BEGIN Dataset entries

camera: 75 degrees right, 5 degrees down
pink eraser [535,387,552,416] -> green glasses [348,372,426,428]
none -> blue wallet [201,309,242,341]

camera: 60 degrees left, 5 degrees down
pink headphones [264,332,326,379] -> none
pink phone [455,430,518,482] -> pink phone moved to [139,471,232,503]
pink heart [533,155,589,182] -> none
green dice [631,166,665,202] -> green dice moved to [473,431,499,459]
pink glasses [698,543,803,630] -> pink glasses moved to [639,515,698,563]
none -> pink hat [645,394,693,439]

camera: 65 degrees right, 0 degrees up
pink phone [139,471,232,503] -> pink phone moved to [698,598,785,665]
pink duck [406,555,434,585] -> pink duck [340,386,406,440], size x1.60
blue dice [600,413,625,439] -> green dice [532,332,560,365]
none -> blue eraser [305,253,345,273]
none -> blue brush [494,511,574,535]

END Dataset entries
BEGIN Dataset entries

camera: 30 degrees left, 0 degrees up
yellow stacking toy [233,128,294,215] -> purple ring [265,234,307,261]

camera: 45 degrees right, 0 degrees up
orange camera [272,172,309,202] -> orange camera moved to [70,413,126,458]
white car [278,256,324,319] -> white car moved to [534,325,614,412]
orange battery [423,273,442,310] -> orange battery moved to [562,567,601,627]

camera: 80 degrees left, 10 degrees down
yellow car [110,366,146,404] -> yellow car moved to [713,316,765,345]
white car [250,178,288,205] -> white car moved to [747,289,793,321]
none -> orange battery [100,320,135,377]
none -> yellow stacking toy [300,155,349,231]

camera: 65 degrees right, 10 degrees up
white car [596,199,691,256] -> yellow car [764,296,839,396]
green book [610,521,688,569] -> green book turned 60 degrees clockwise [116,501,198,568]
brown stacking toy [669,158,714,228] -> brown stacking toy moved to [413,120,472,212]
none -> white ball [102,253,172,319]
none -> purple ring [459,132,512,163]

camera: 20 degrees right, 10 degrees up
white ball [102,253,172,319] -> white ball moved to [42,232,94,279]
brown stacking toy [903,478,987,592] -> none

END Dataset entries

All lines above from the one containing "green dice [631,166,665,202]" to the one containing "pink phone [139,471,232,503]" must be repeated exactly, both lines included, and no others.

green dice [631,166,665,202] -> green dice moved to [473,431,499,459]
pink glasses [698,543,803,630] -> pink glasses moved to [639,515,698,563]
none -> pink hat [645,394,693,439]

camera: 65 degrees right, 0 degrees up
pink phone [139,471,232,503] -> pink phone moved to [698,598,785,665]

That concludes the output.